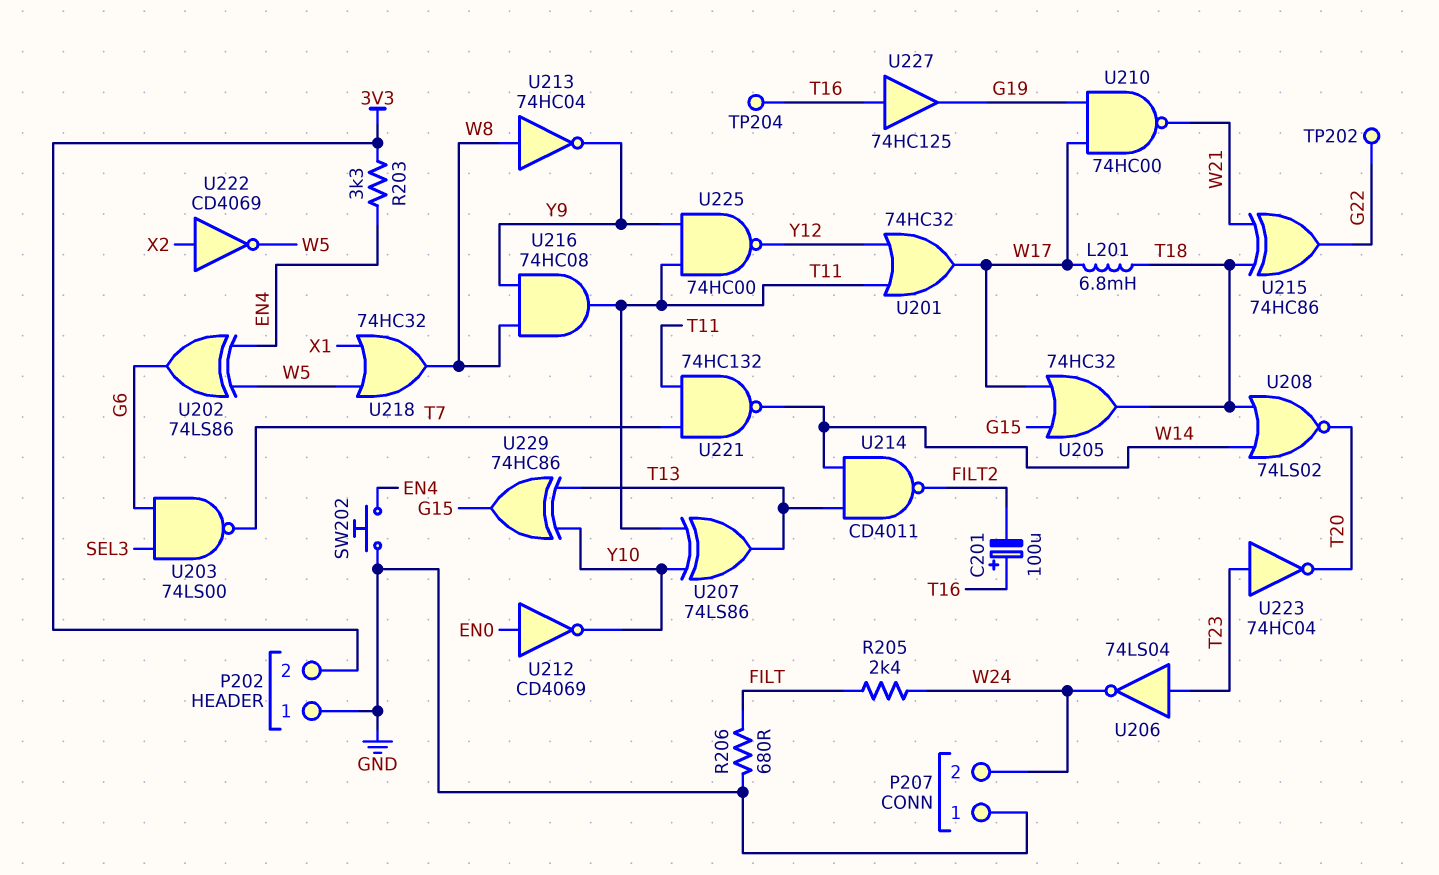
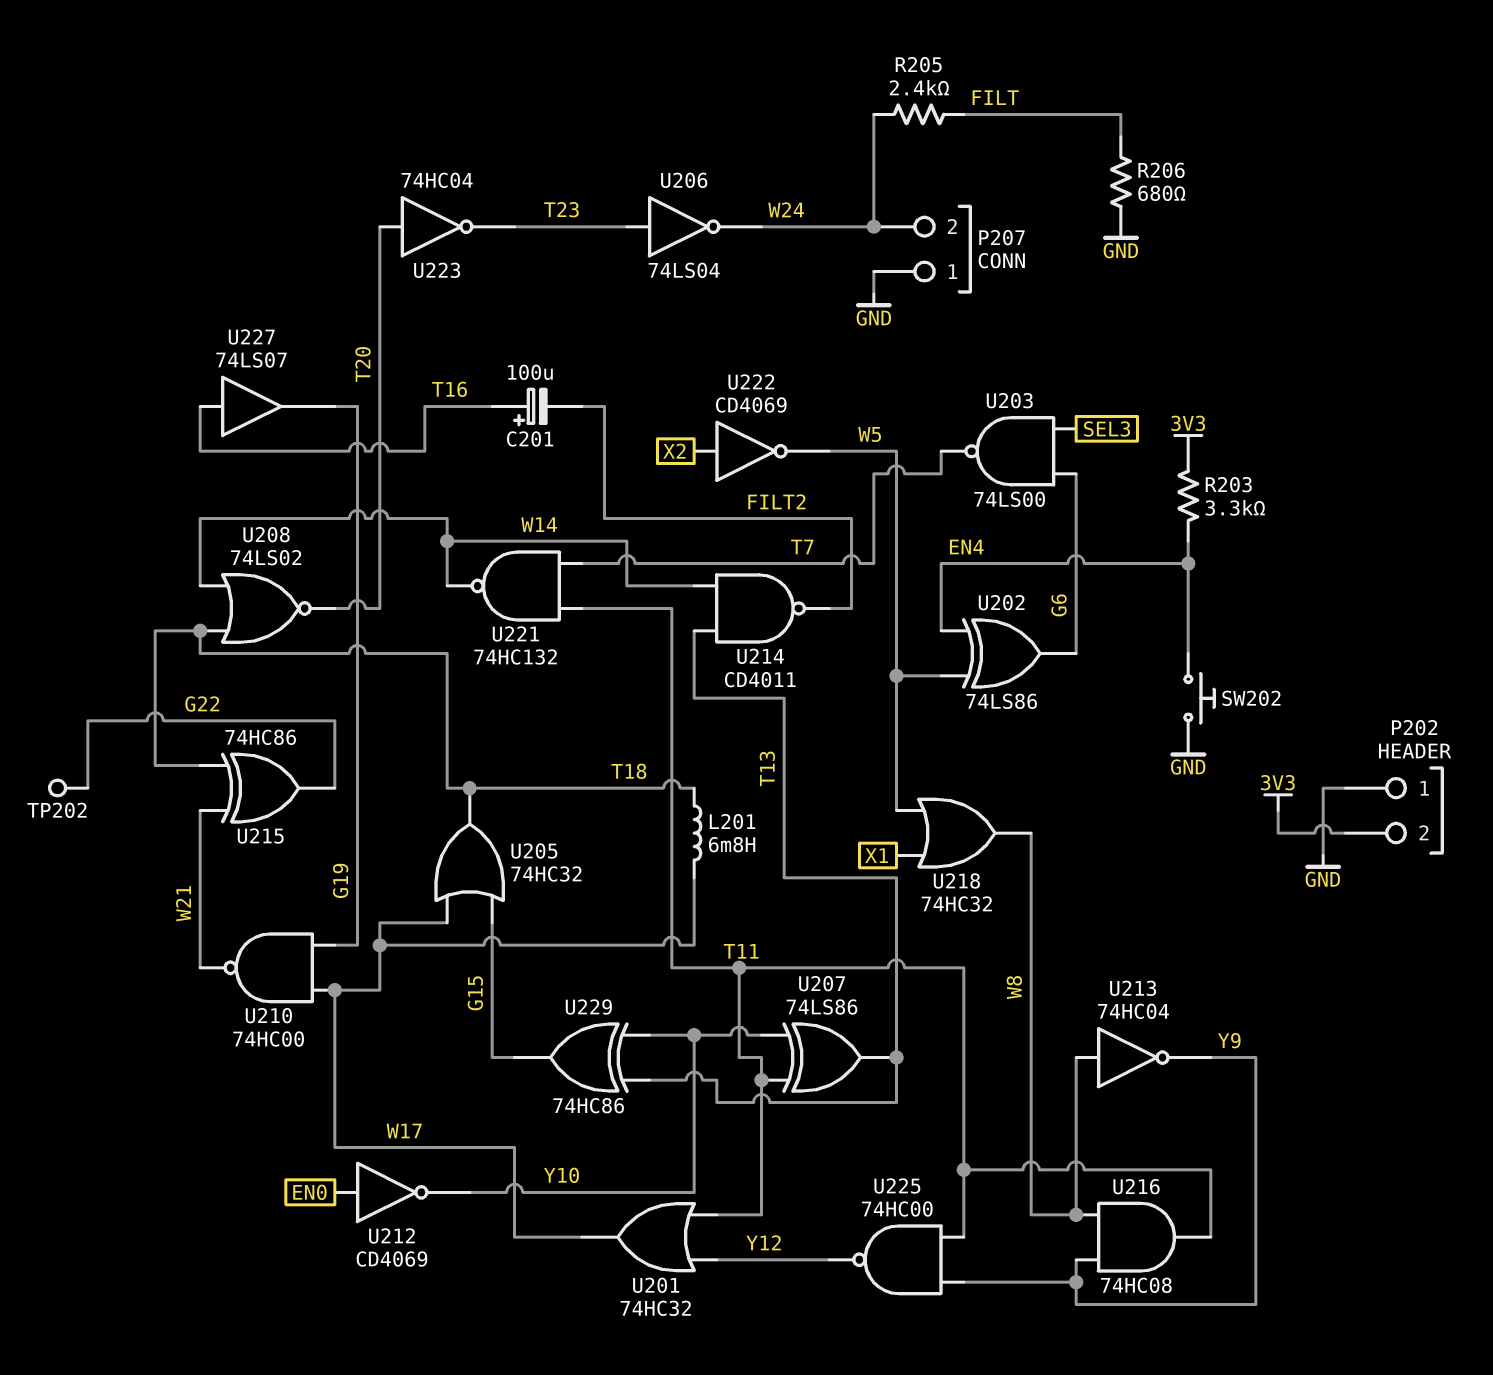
TP204: test point (T16) -> none
U223: NOT 74HC04 (in T23, out T20) -> NOT 74HC04 (in T20, out T23)
U227: buffer 74HC125 (in T16, out G19) -> buffer 74LS07 (in T16, out G19)

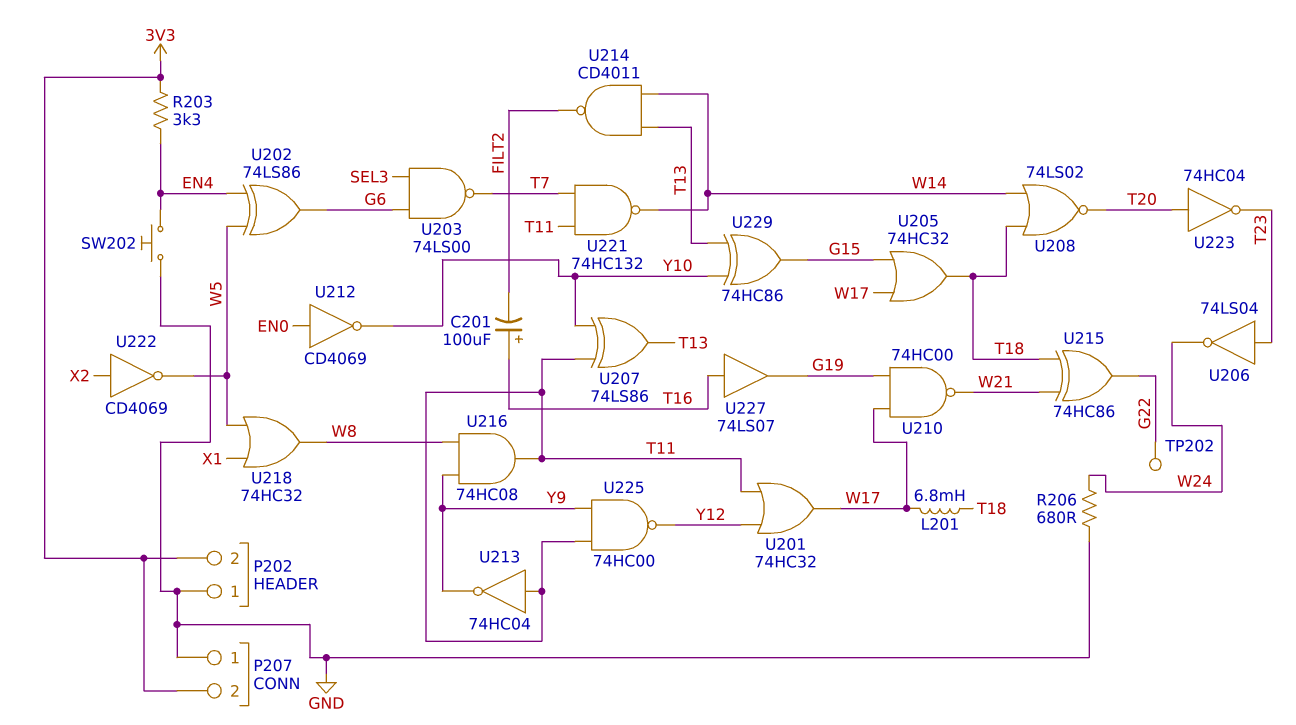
P207 pin 2: W24 -> 3V3
R205: 2.4k (FILT, W24) -> none
R206: 680 (FILT, GND) -> 680 (GND, W24)
U213: NOT 74HC04 (in W8, out Y9) -> NOT 74HC04 (in T11, out Y9)

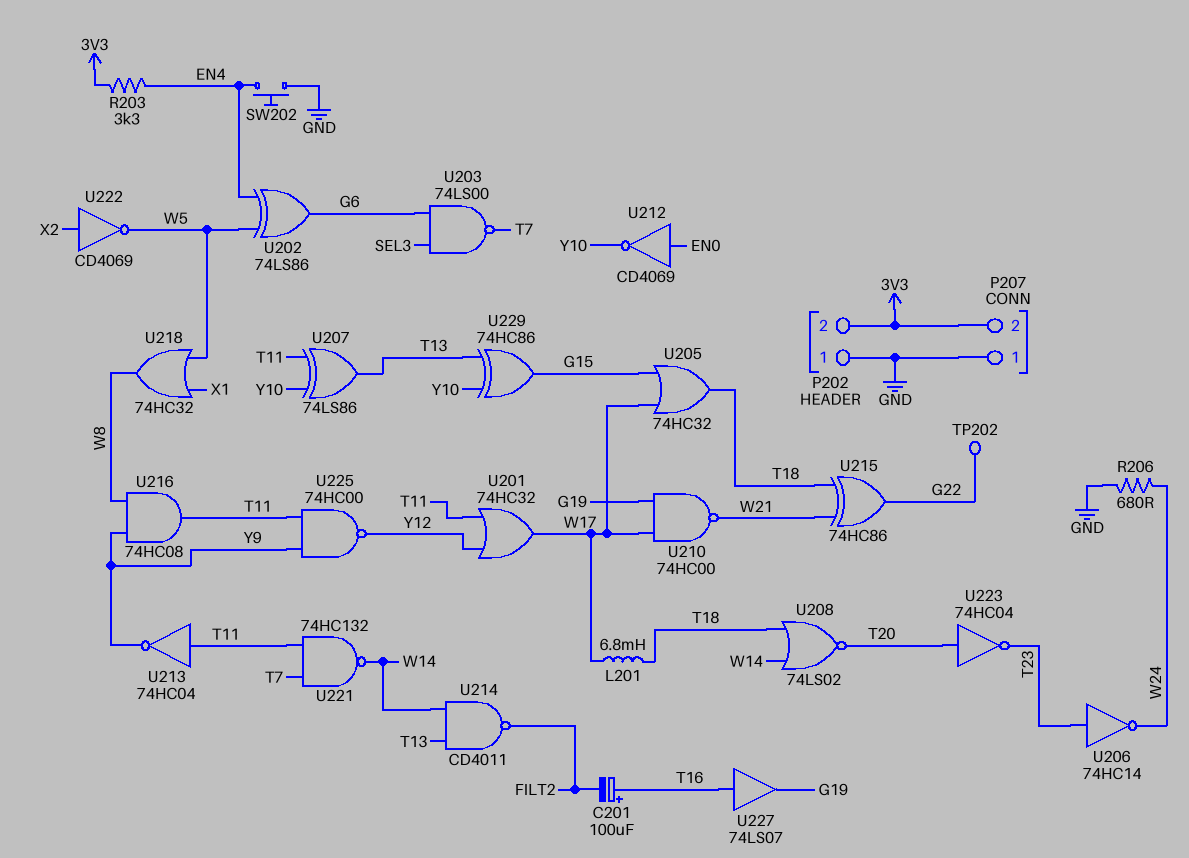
U206: NOT 74LS04 (in T23, out W24) -> NOT 74HC14 (in T23, out W24)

◆ Requirement: Return a copy of each line of the material that holds the word "none".

◆ Exercise output:
TP204: test point (T16) -> none
R205: 2.4k (FILT, W24) -> none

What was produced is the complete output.